[Stored data]
>>>

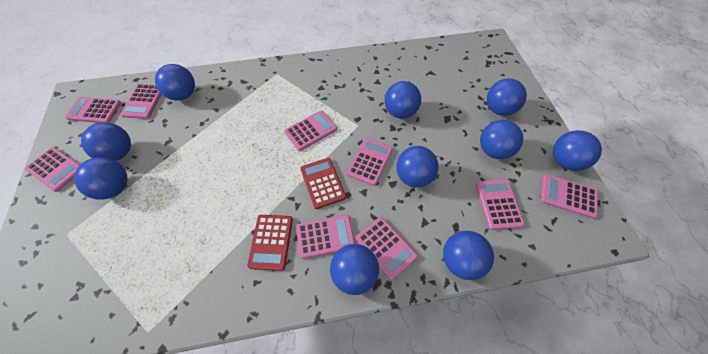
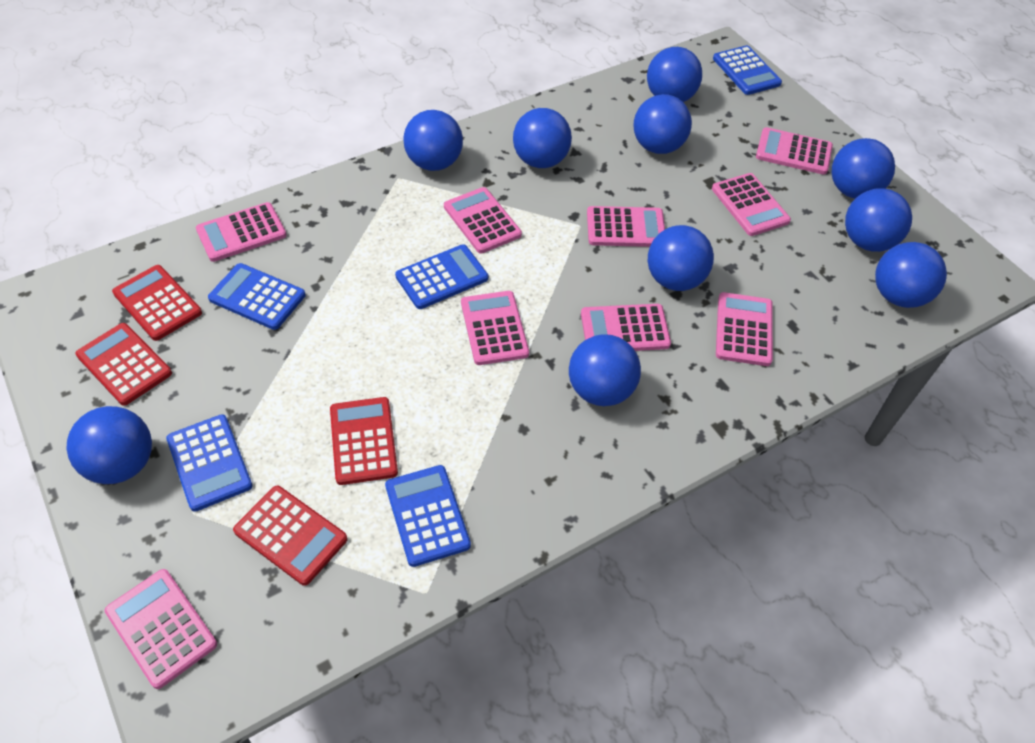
blue calculator: 0 -> 5
red calculator: 2 -> 4

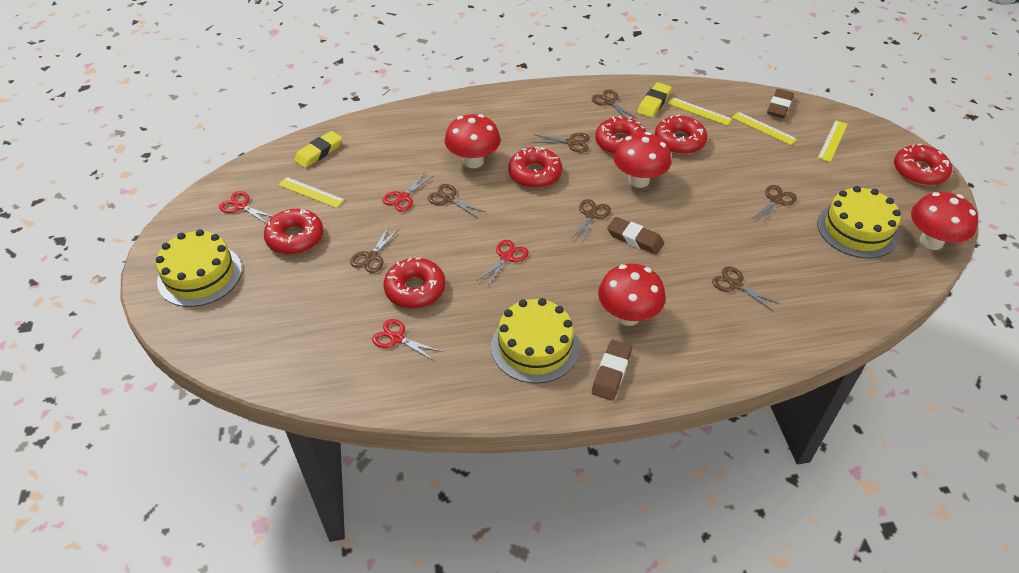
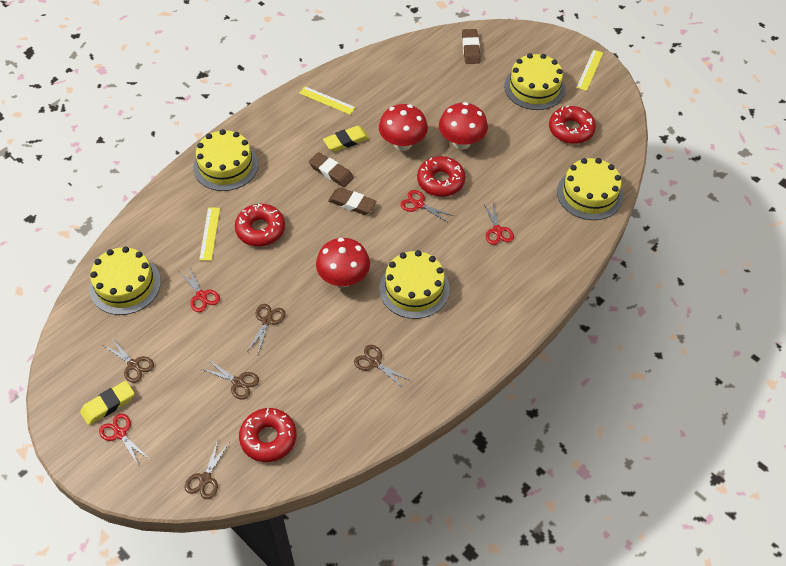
brown scissors: 7 -> 5
red donut: 6 -> 4
red mushroom: 4 -> 3
yellow cake: 3 -> 5
yellow ruler: 4 -> 3

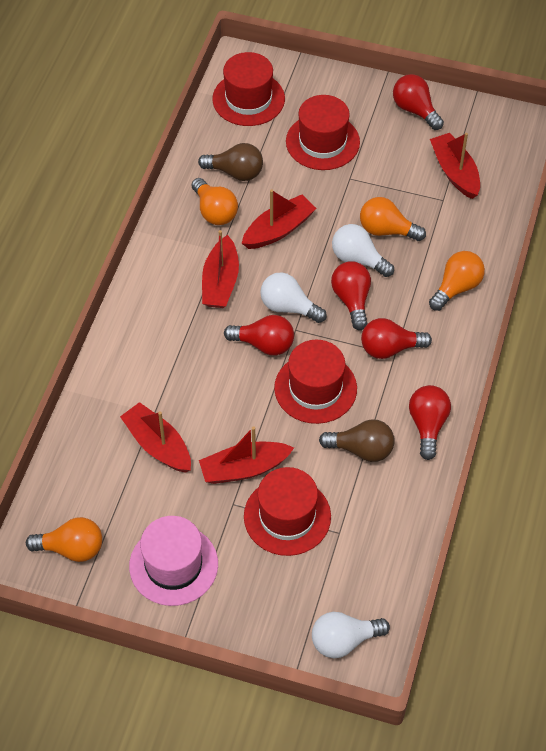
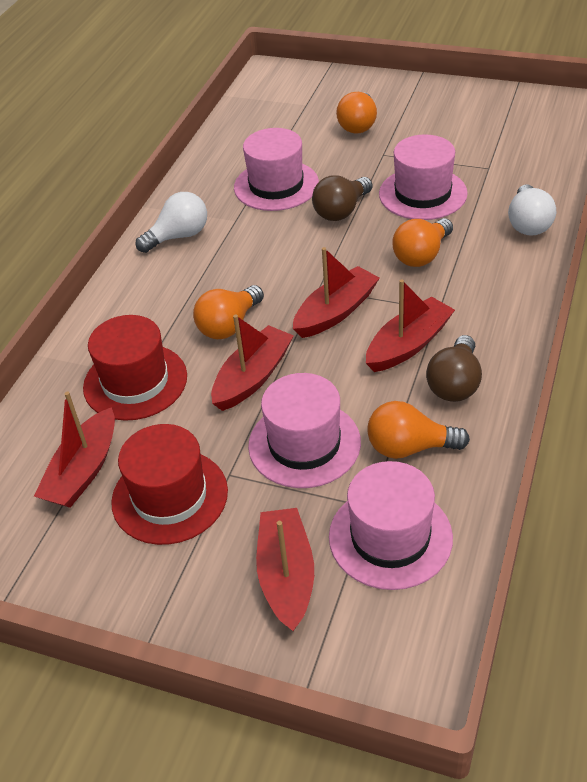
pink hat: 1 -> 4
red hat: 4 -> 2
red light bulb: 5 -> 0
white light bulb: 3 -> 2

<<<

■ Problem to solve ■
Find every line above where the word "calculator" occurs, and copy that line.

■ Response area ■
blue calculator: 0 -> 5
red calculator: 2 -> 4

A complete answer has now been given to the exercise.